• **Dataset entries**
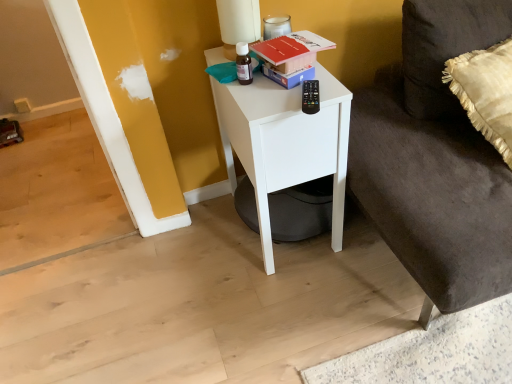
Question: Is red matte book at upper center located within dark gray fabric couch at lower right?

Choices:
 (A) no
 (B) yes

Answer: (A)

Question: Is dark gray fabric couch at lower right to the right of red matte book at upper center from the viewer's perspective?

Choices:
 (A) no
 (B) yes

Answer: (B)

Question: Does dark gray fabric couch at lower right lie behind red matte book at upper center?

Choices:
 (A) yes
 (B) no

Answer: (B)

Question: From a real-world perspective, is dark gray fabric couch at lower right positioned under red matte book at upper center based on gravity?

Choices:
 (A) no
 (B) yes

Answer: (B)

Question: Is dark gray fabric couch at lower right positioned beyond the bounds of red matte book at upper center?

Choices:
 (A) no
 (B) yes

Answer: (B)

Question: Is red matte book at upper center taller or shorter than matte white table lamp at upper center?

Choices:
 (A) short
 (B) tall

Answer: (A)

Question: Do you think red matte book at upper center is within matte white table lamp at upper center, or outside of it?

Choices:
 (A) inside
 (B) outside

Answer: (B)

Question: Looking at the image, does red matte book at upper center seem bigger or smaller compared to matte white table lamp at upper center?

Choices:
 (A) big
 (B) small

Answer: (B)

Question: Considering the relative positions of red matte book at upper center and matte white table lamp at upper center in the image provided, is red matte book at upper center to the left or to the right of matte white table lamp at upper center?

Choices:
 (A) left
 (B) right

Answer: (B)

Question: Is white matte nightstand at center bigger or smaller than red matte book at upper center?

Choices:
 (A) big
 (B) small

Answer: (A)

Question: Is white matte nightstand at center spatially inside red matte book at upper center, or outside of it?

Choices:
 (A) inside
 (B) outside

Answer: (B)

Question: Is white matte nightstand at center in front of or behind red matte book at upper center in the image?

Choices:
 (A) behind
 (B) front

Answer: (B)

Question: From the image's perspective, is white matte nightstand at center above or below red matte book at upper center?

Choices:
 (A) below
 (B) above

Answer: (A)

Question: From their relative heights in the image, would you say white matte nightstand at center is taller or shorter than matte white table lamp at upper center?

Choices:
 (A) tall
 (B) short

Answer: (A)

Question: Based on their sizes in the image, would you say white matte nightstand at center is bigger or smaller than matte white table lamp at upper center?

Choices:
 (A) small
 (B) big

Answer: (B)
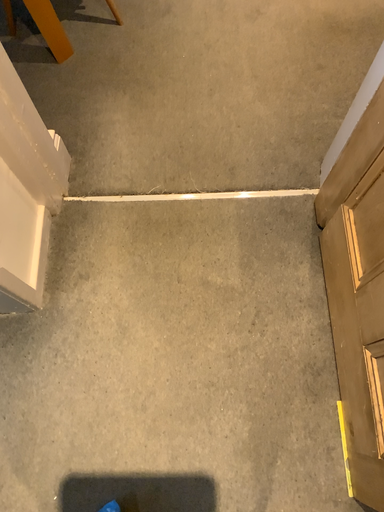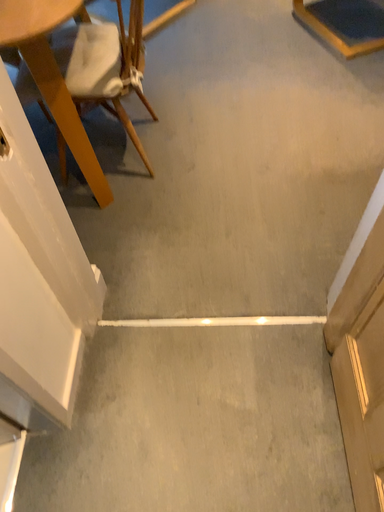
Question: How did the camera likely rotate when shooting the video?

Choices:
 (A) rotated upward
 (B) rotated downward

Answer: (A)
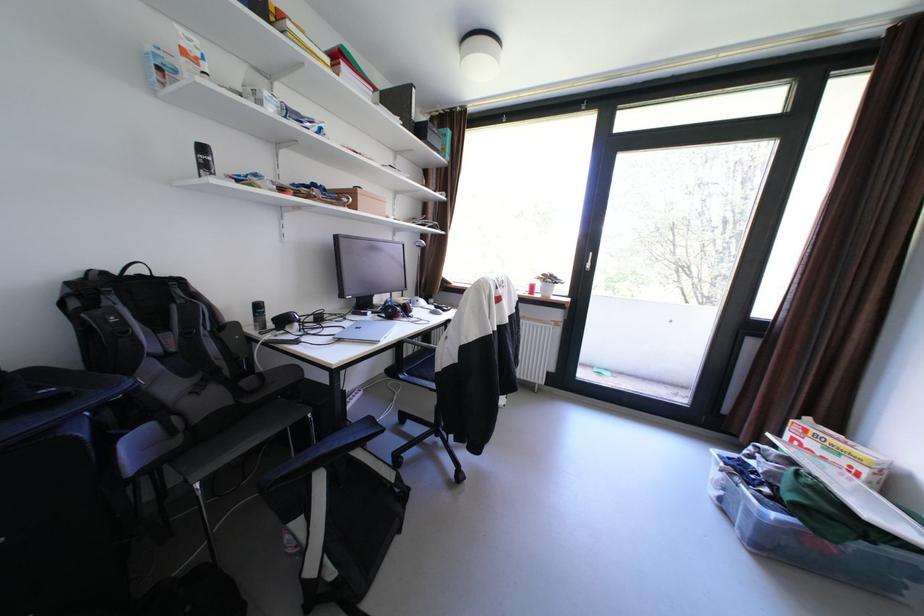
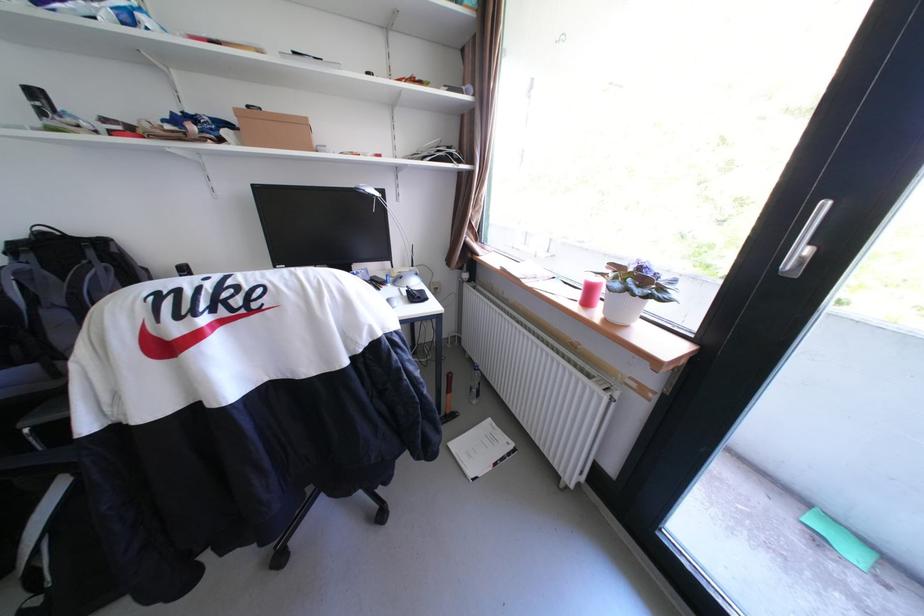
Find the pixel in the second image that matches the point at 445,306 in the first image.

(418, 291)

• **GOAL OF THE EXERCISE**
Copy the lines from the one containing "Find the pixel" through the end of the listing, swapping "matches" for "corresponds to" and changing nothing else.

• **SOLUTION FOR THIS TASK**
Find the pixel in the second image that corresponds to the point at 445,306 in the first image.

(418, 291)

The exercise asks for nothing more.